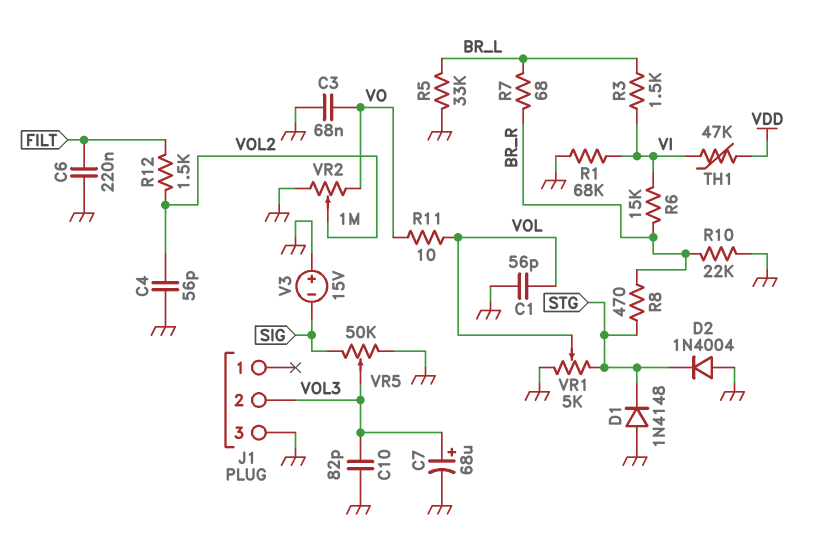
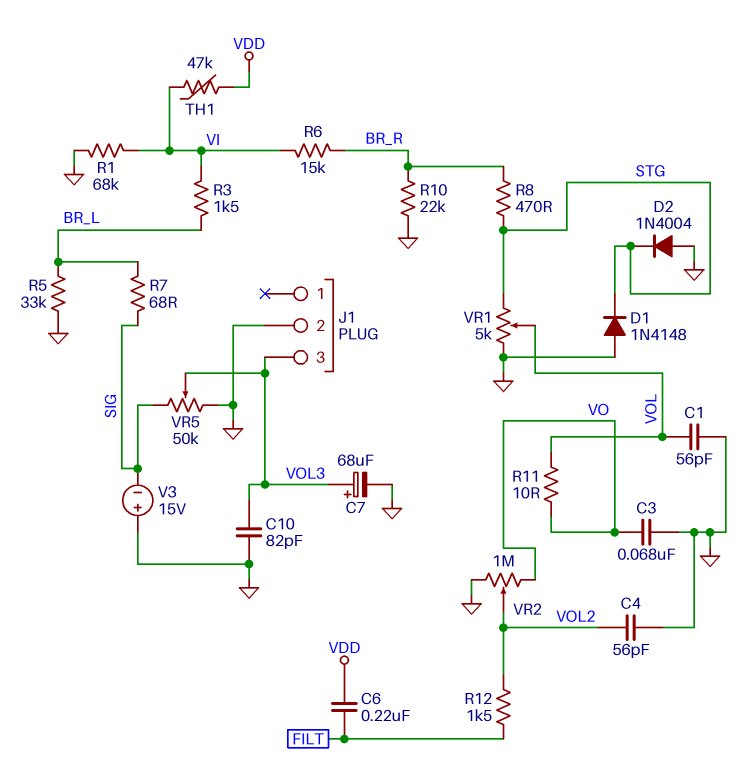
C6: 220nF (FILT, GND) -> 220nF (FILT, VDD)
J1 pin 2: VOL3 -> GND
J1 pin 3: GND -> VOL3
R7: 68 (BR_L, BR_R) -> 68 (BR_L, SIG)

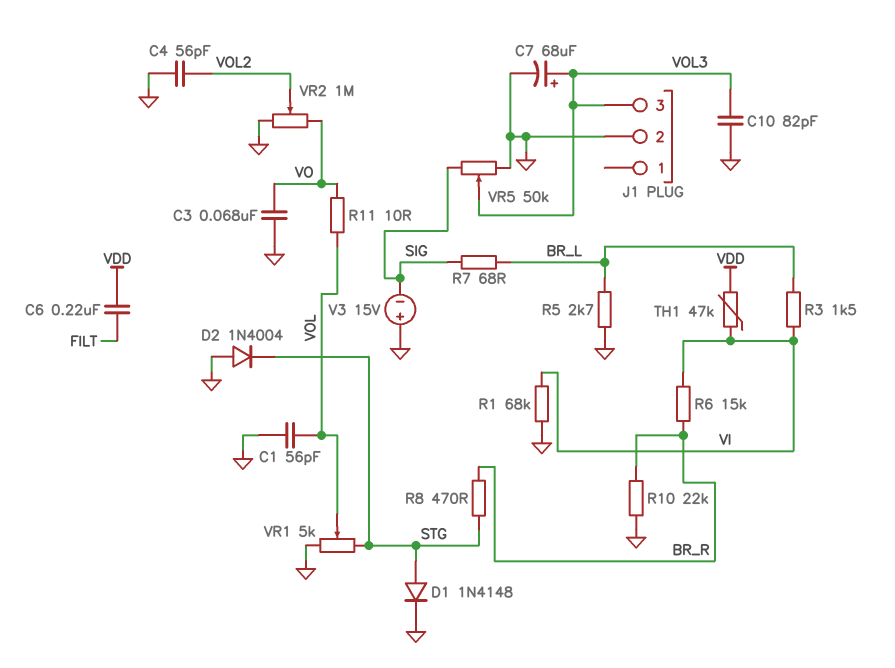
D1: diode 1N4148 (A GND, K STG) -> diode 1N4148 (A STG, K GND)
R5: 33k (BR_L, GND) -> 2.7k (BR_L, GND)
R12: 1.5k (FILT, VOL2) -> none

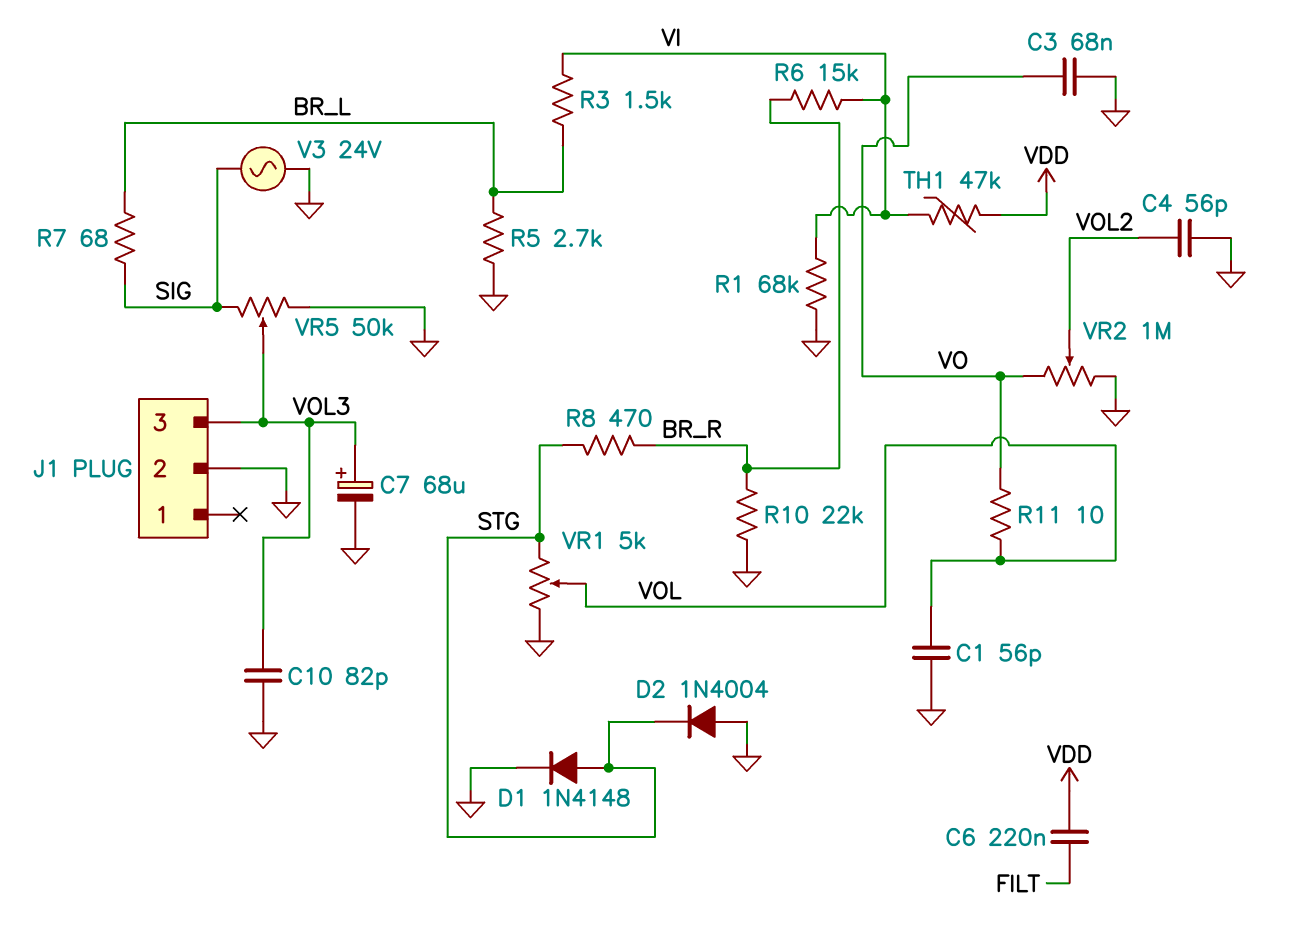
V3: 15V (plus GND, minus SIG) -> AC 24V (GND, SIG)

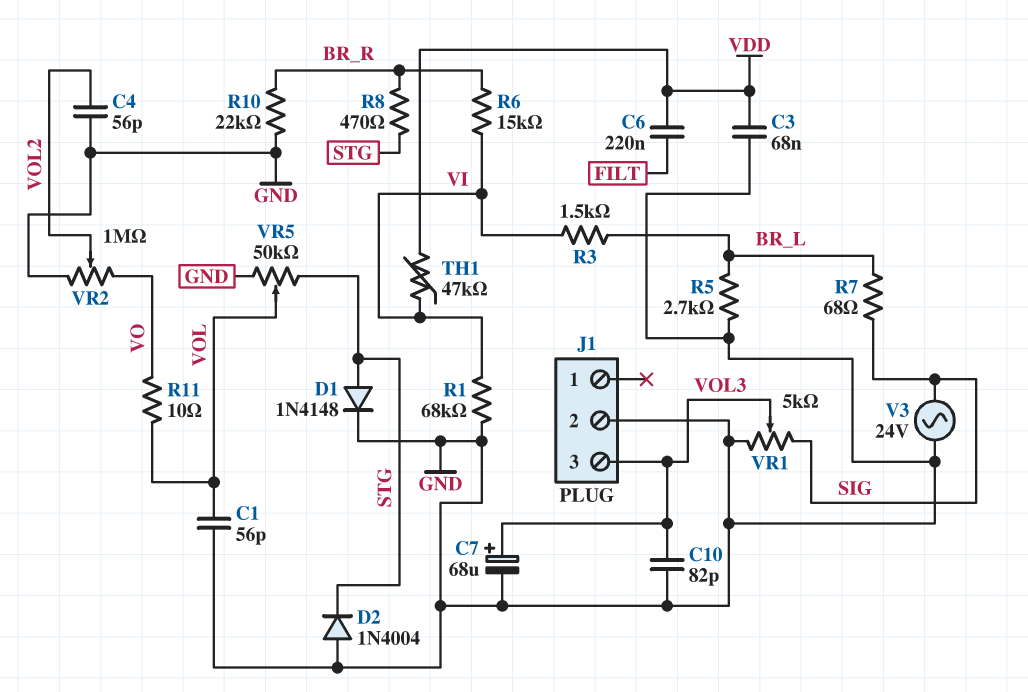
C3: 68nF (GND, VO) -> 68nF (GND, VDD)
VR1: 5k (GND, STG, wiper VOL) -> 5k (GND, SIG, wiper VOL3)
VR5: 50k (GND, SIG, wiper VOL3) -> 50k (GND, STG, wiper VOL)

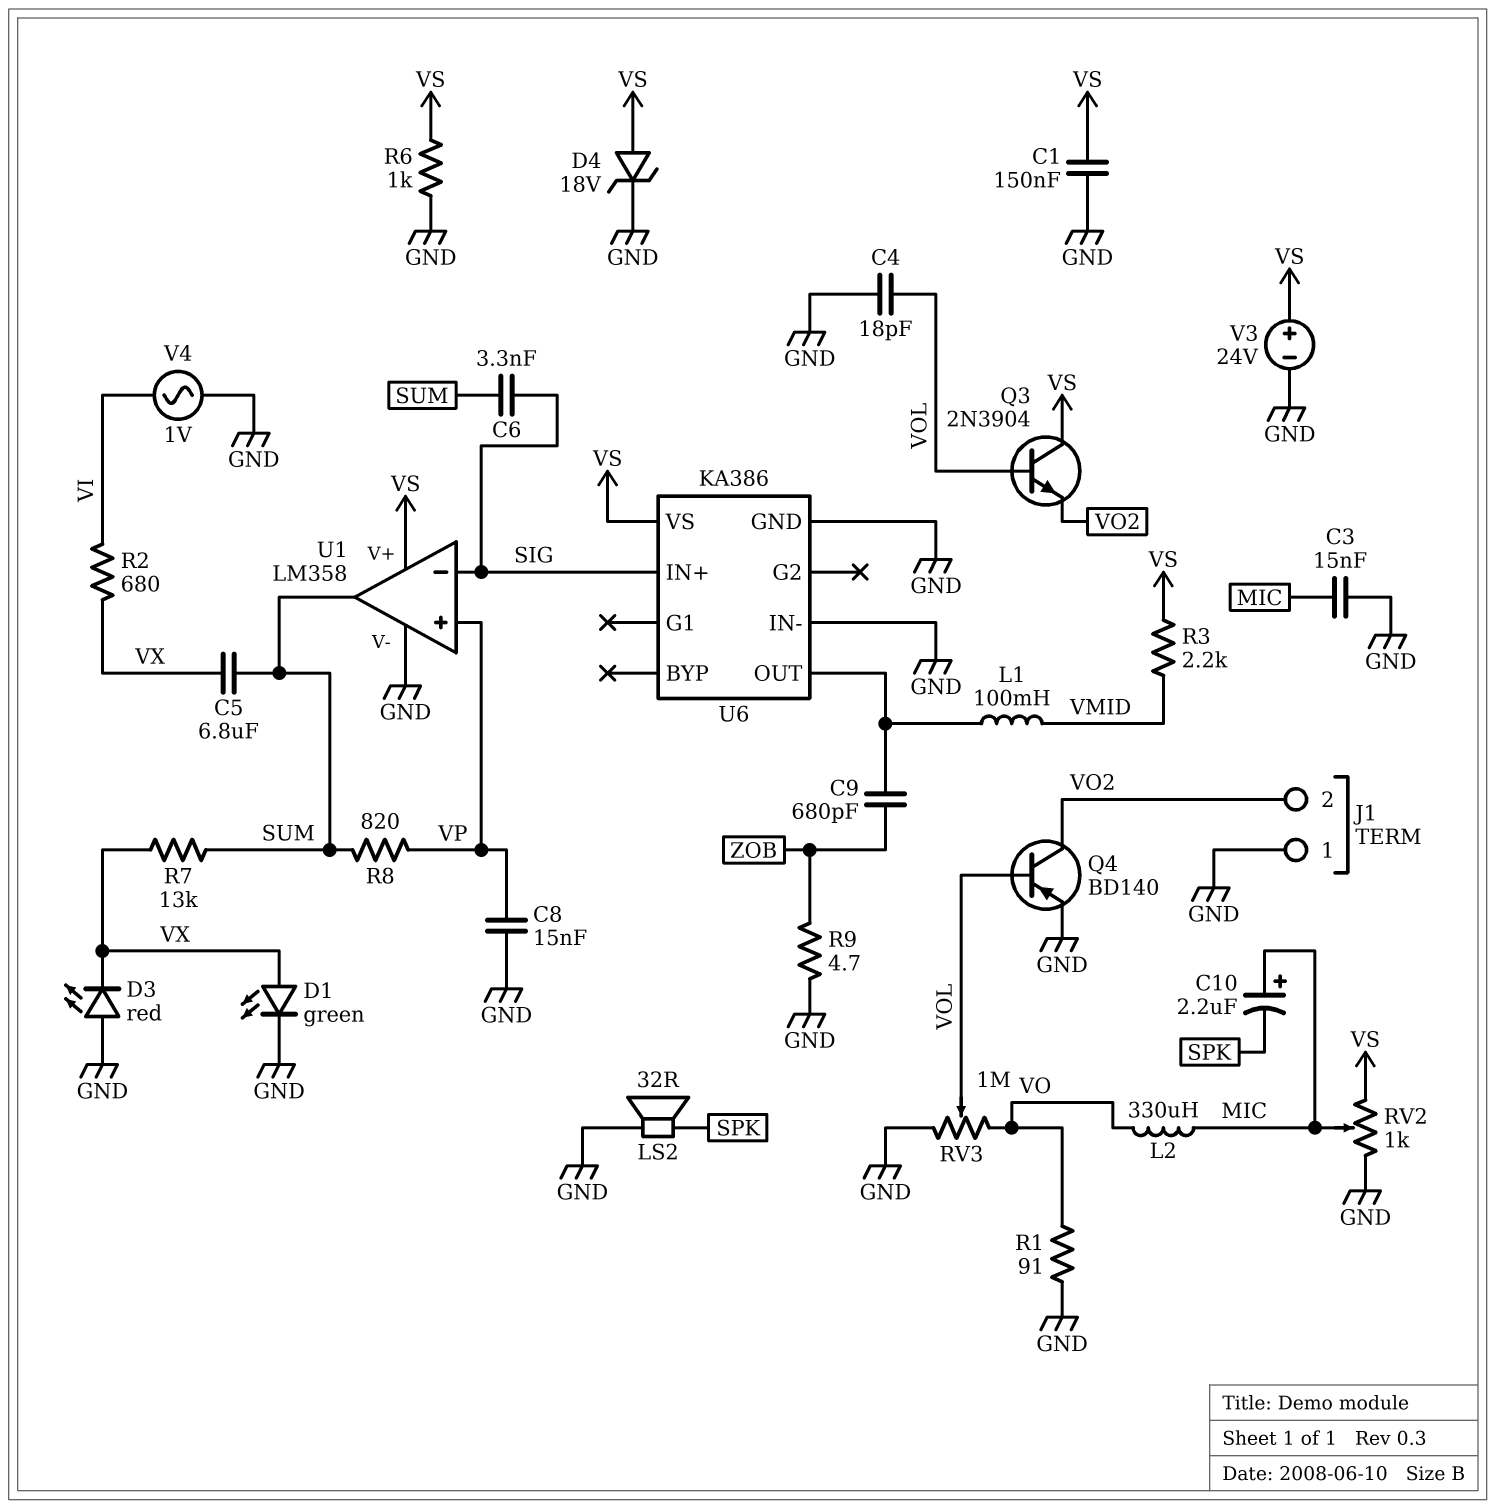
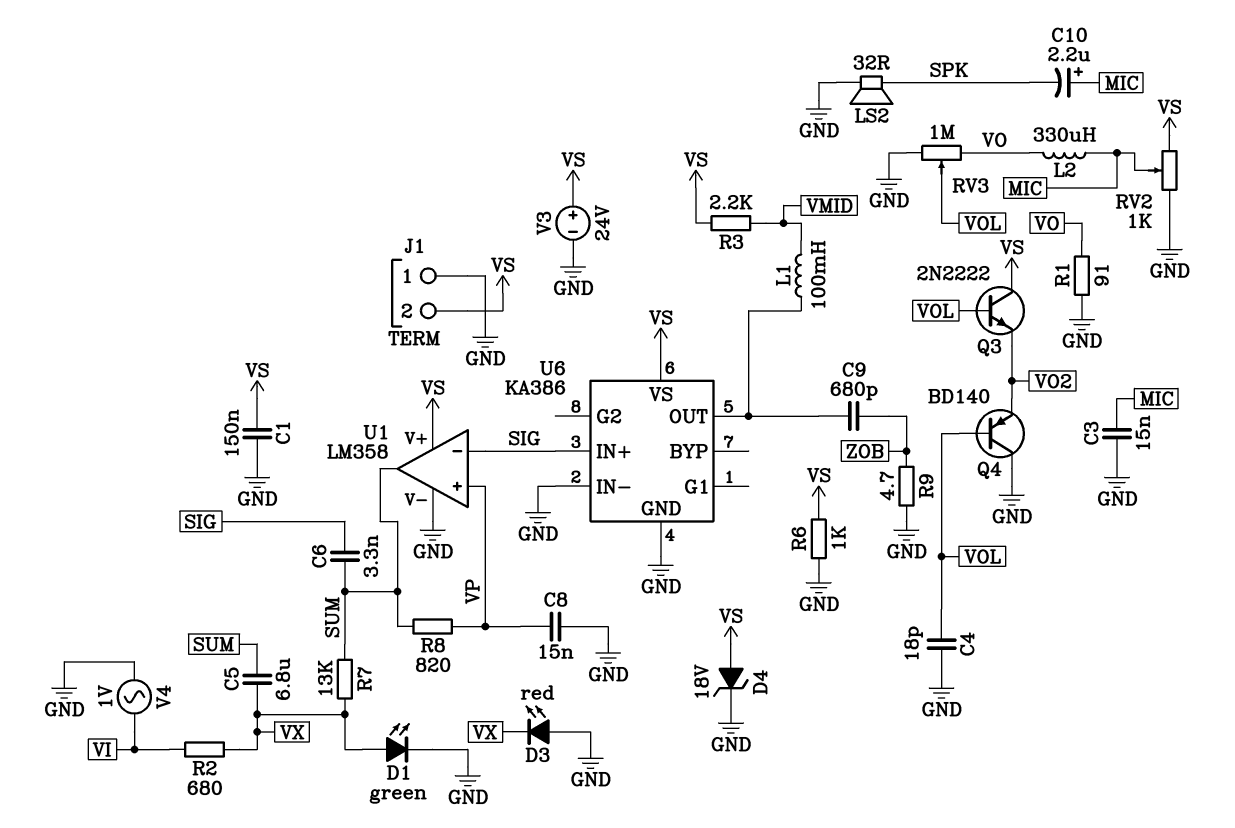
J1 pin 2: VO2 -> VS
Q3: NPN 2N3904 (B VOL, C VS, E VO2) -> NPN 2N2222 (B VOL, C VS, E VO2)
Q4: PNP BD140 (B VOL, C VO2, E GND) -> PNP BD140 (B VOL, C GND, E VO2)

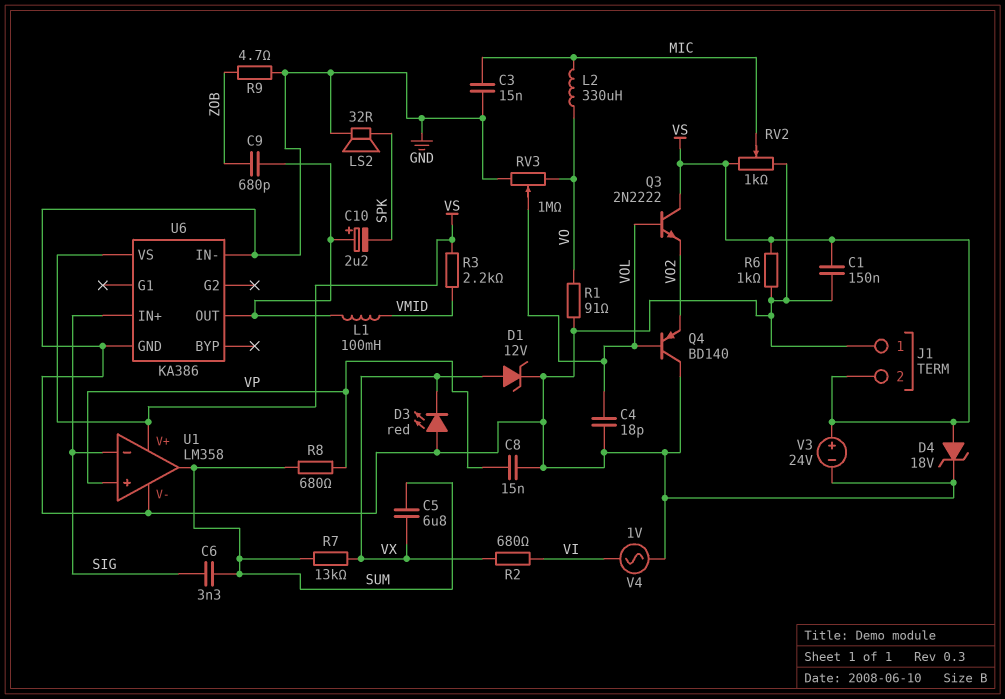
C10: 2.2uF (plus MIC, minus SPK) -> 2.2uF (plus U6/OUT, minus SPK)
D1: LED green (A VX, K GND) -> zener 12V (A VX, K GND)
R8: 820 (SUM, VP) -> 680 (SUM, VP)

Work item —
The reply should hold the entries above from the line with "D1: diode 1N4148" to the line with "J1 pin 2: VO2 -> VS", duplicated exactly, pictures excluded.

Exercise response —
D1: diode 1N4148 (A GND, K STG) -> diode 1N4148 (A STG, K GND)
R5: 33k (BR_L, GND) -> 2.7k (BR_L, GND)
R12: 1.5k (FILT, VOL2) -> none

V3: 15V (plus GND, minus SIG) -> AC 24V (GND, SIG)

C3: 68nF (GND, VO) -> 68nF (GND, VDD)
VR1: 5k (GND, STG, wiper VOL) -> 5k (GND, SIG, wiper VOL3)
VR5: 50k (GND, SIG, wiper VOL3) -> 50k (GND, STG, wiper VOL)

J1 pin 2: VO2 -> VS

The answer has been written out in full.